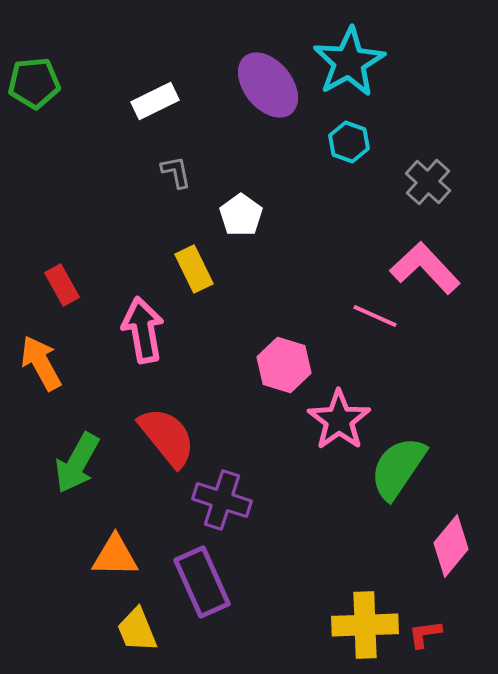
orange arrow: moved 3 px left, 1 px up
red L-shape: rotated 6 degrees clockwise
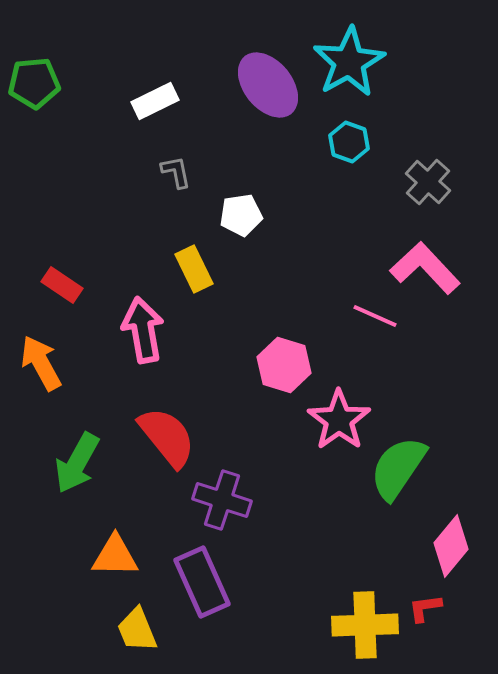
white pentagon: rotated 27 degrees clockwise
red rectangle: rotated 27 degrees counterclockwise
red L-shape: moved 26 px up
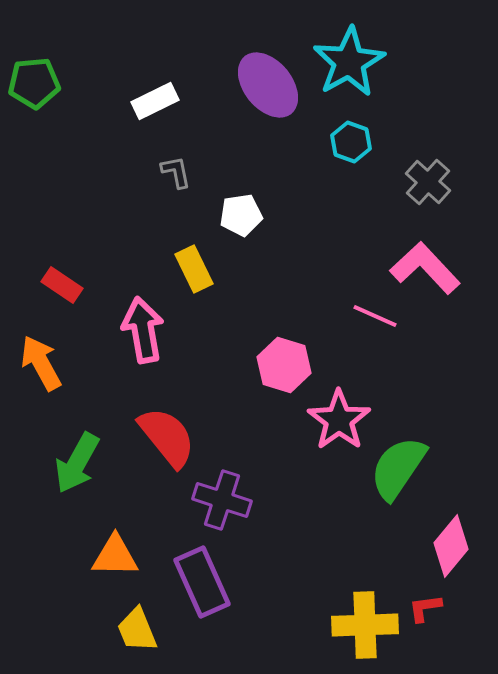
cyan hexagon: moved 2 px right
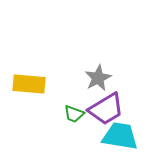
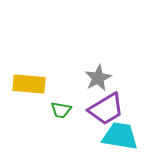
green trapezoid: moved 13 px left, 4 px up; rotated 10 degrees counterclockwise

________

§ **JOB**
Lay out the non-picture lines from all the items above as a Markdown table with the columns "Row" and "Change," numbering the rows in order. Omit blank lines, and leave the pictures out of the answer.

§ **COMPLETE OUTPUT**
| Row | Change |
|---|---|
| 1 | orange arrow: moved 3 px left, 1 px up |
| 2 | red L-shape: rotated 6 degrees clockwise |
| 3 | white pentagon: rotated 27 degrees clockwise |
| 4 | red rectangle: rotated 27 degrees counterclockwise |
| 5 | red L-shape: moved 26 px up |
| 6 | cyan hexagon: moved 2 px right |
| 7 | green trapezoid: moved 13 px left, 4 px up; rotated 10 degrees counterclockwise |